**Activity**
Figure out how many lines in the records below hold the string "moved". That number alone is the answer.

START Records for this exercise

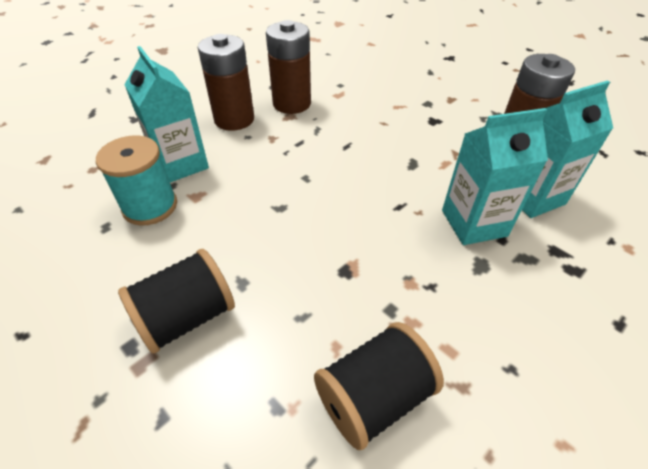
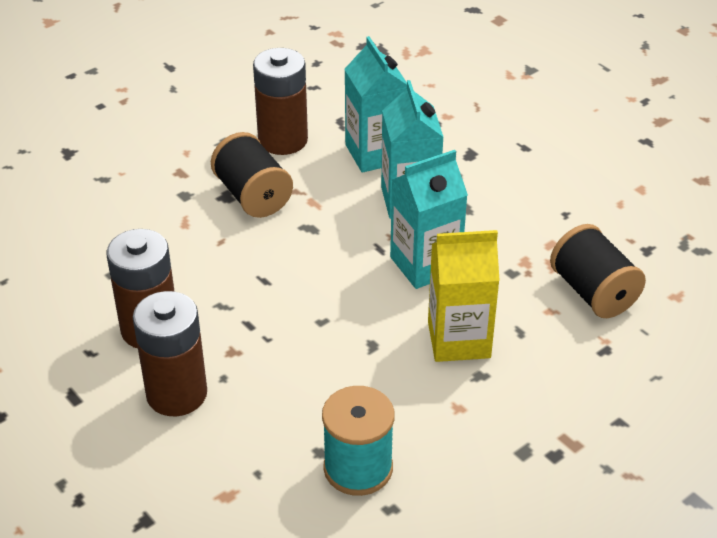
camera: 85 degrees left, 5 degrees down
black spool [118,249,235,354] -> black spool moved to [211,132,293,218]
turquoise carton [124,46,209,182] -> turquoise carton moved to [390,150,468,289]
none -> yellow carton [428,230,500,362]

END Records for this exercise
START Records for this exercise

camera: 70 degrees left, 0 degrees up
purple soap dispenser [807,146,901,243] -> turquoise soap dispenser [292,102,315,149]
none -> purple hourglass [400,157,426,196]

END Records for this exercise

**Reply to the exercise**
2